Action item. Strip out the pictures and output each remaining line of the data word for word.

(Object state change records)
────────

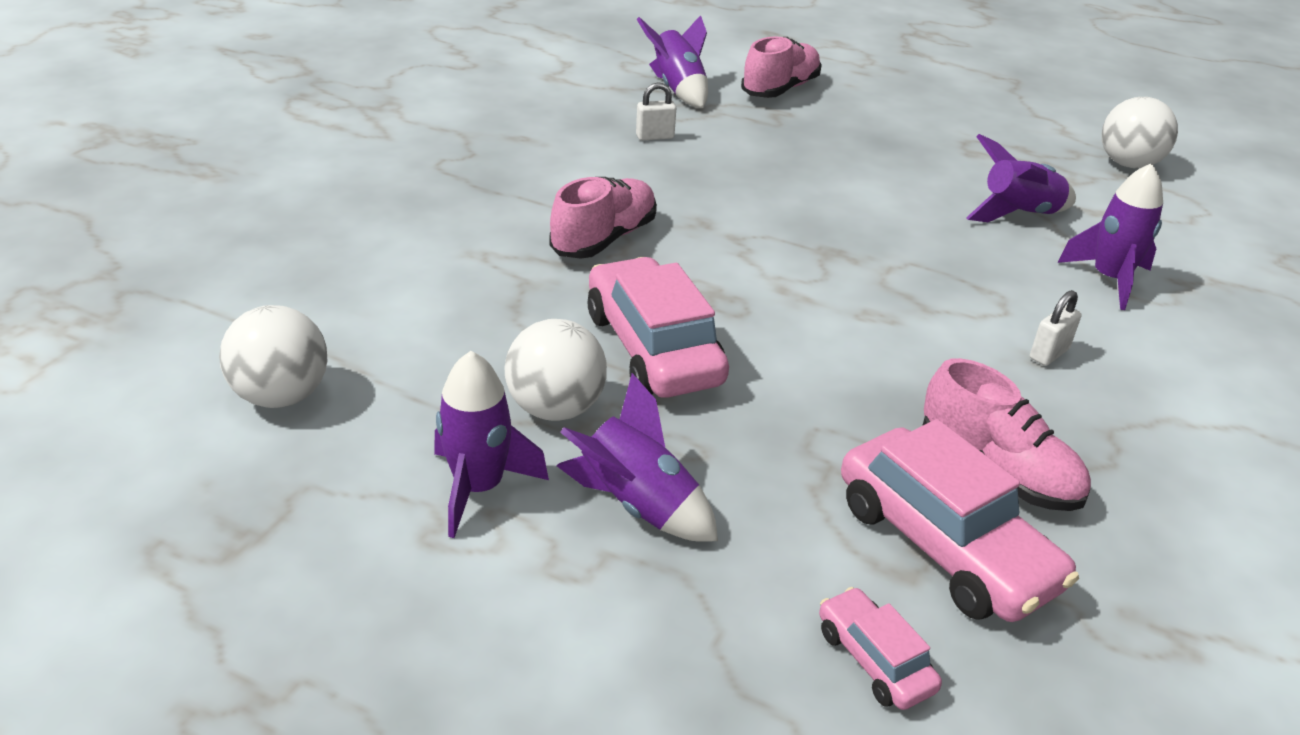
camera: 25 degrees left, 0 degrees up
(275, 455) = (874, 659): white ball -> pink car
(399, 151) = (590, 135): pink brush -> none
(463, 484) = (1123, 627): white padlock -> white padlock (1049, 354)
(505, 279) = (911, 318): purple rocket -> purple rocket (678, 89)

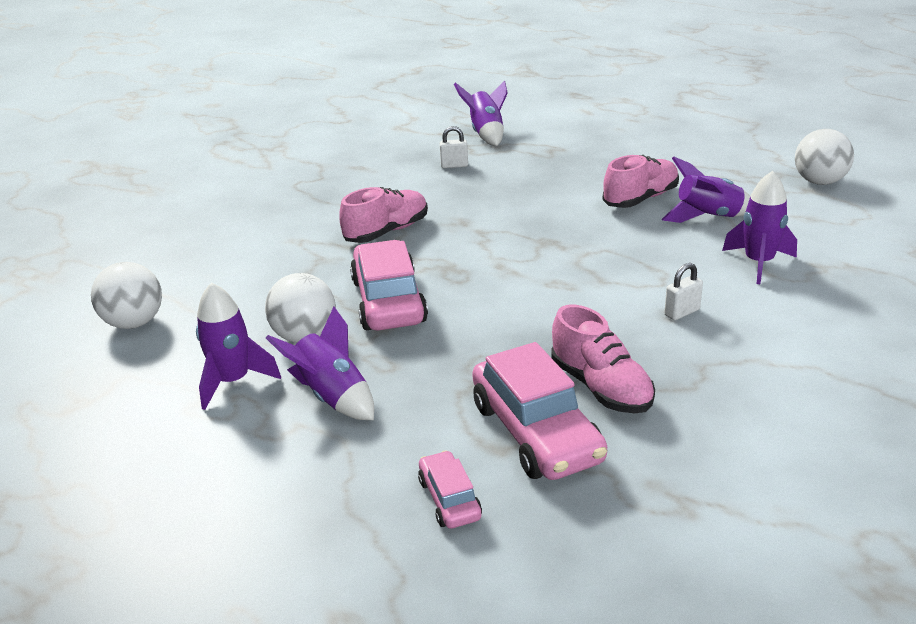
camera: 15 degrees right, 5 degrees down
(780, 89) = (563, 132): pink shoe -> pink shoe (640, 199)

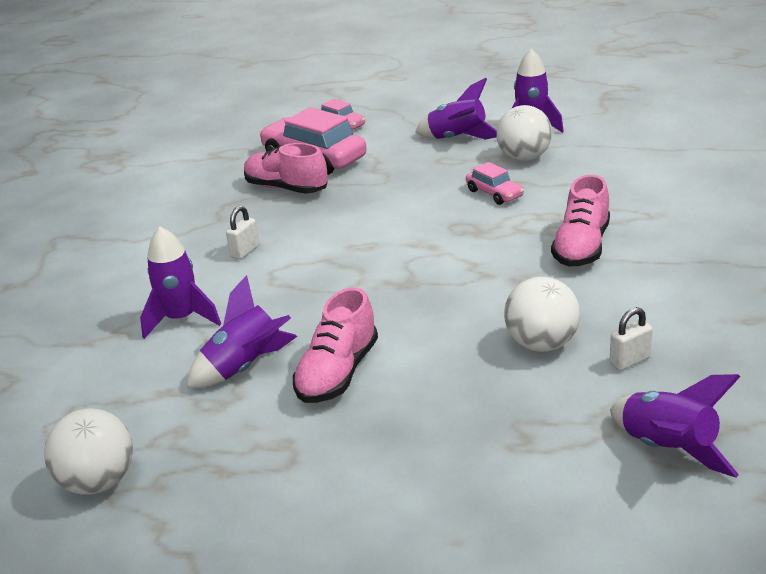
camera: 155 degrees right, 0 degrees up
(134, 323) = (661, 131): white ball -> white ball (541, 344)
(388, 301) = (494, 193): pink car -> pink car, size x0.51

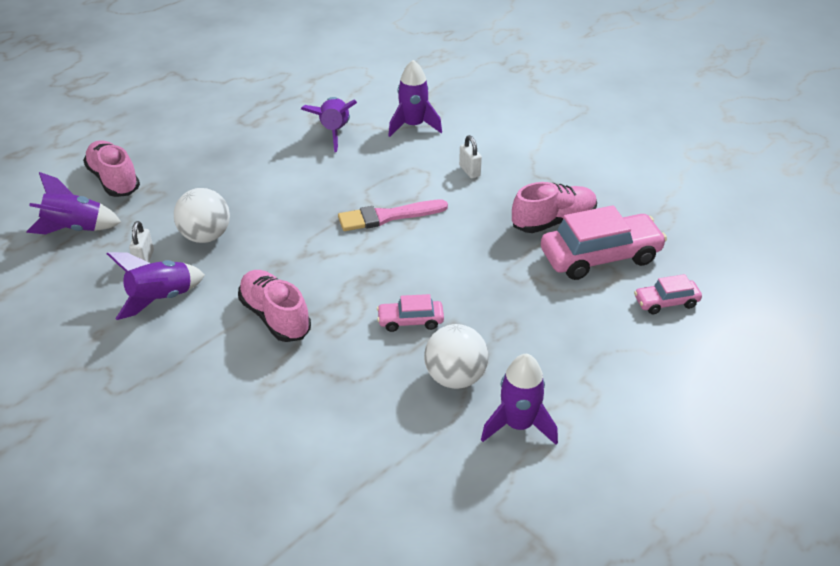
camera: 120 degrees right, 10 degrees up
(99, 482) = (301, 72): white ball -> none
(338, 373) = (286, 157): pink shoe -> pink shoe (114, 180)
(373, 260) = (387, 216): none -> pink brush
(457, 138) = (548, 359): purple rocket -> purple rocket (161, 298)

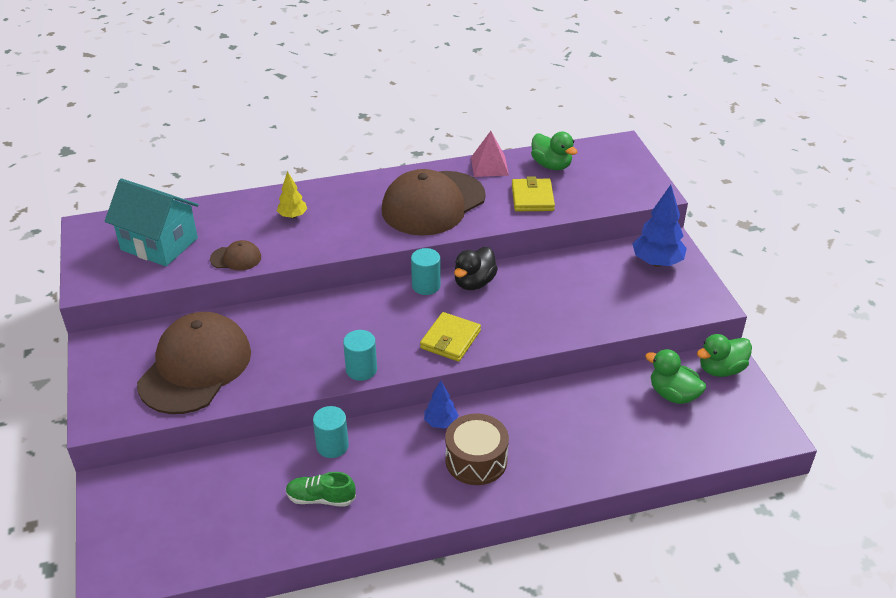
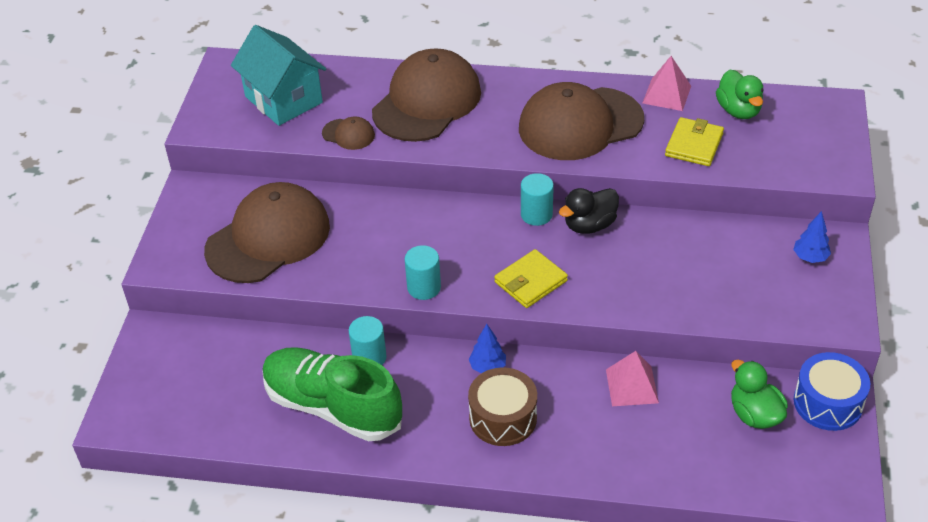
camera: 25 degrees right, 5 degrees up
(292, 216) = (427, 102): yellow tree -> brown cap
(321, 498) = (333, 407): green shoe -> green shoe, size x2.16
(567, 402) = (631, 386): none -> pink pyramid
(657, 262) = (810, 257): blue tree -> blue tree, size x0.57
(721, 369) = (828, 403): green duck -> blue drum

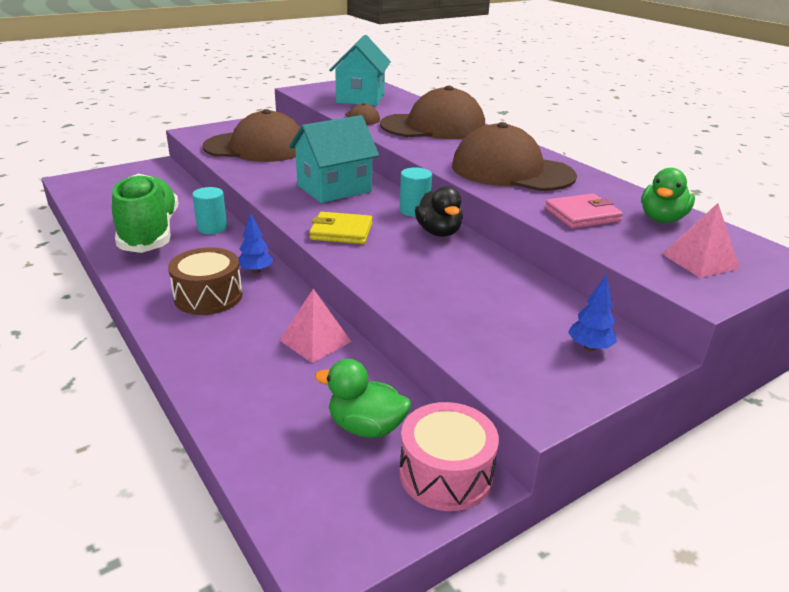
camera: 45 degrees right, 15 degrees down
(424, 287) = (278, 200): turquoise cylinder -> none
(437, 238) = (334, 188): none -> turquoise house
(589, 225) = (438, 232): black duck -> black duck turned 120 degrees counterclockwise
(667, 94) = (612, 188): pink pyramid -> pink pyramid (700, 261)
(694, 145) = (582, 215): yellow wallet -> pink wallet
(754, 414) = (366, 427): green duck -> green duck turned 90 degrees counterclockwise
(828, 403) = (446, 473): blue drum -> pink drum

────────

Solution for this exercise.
camera: 25 degrees left, 0 degrees up
(275, 455) = (874, 659): white ball -> pink car
(399, 151) = (590, 135): pink brush -> none
(463, 484) = (1123, 627): white padlock -> white padlock (1049, 354)
(505, 279) = (911, 318): purple rocket -> purple rocket (678, 89)

camera: 15 degrees right, 5 degrees down
(780, 89) = (563, 132): pink shoe -> pink shoe (640, 199)

camera: 155 degrees right, 0 degrees up
(134, 323) = (661, 131): white ball -> white ball (541, 344)
(388, 301) = (494, 193): pink car -> pink car, size x0.51

camera: 120 degrees right, 10 degrees up
(99, 482) = (301, 72): white ball -> none
(338, 373) = (286, 157): pink shoe -> pink shoe (114, 180)
(373, 260) = (387, 216): none -> pink brush
(457, 138) = (548, 359): purple rocket -> purple rocket (161, 298)

camera: 25 degrees right, 5 degrees up
(292, 216) = (427, 102): yellow tree -> brown cap
(321, 498) = (333, 407): green shoe -> green shoe, size x2.16
(567, 402) = (631, 386): none -> pink pyramid
(657, 262) = (810, 257): blue tree -> blue tree, size x0.57
(721, 369) = (828, 403): green duck -> blue drum

camera: 45 degrees right, 15 degrees down
(424, 287) = (278, 200): turquoise cylinder -> none
(437, 238) = (334, 188): none -> turquoise house
(589, 225) = (438, 232): black duck -> black duck turned 120 degrees counterclockwise
(667, 94) = (612, 188): pink pyramid -> pink pyramid (700, 261)
(694, 145) = (582, 215): yellow wallet -> pink wallet
(754, 414) = (366, 427): green duck -> green duck turned 90 degrees counterclockwise
(828, 403) = (446, 473): blue drum -> pink drum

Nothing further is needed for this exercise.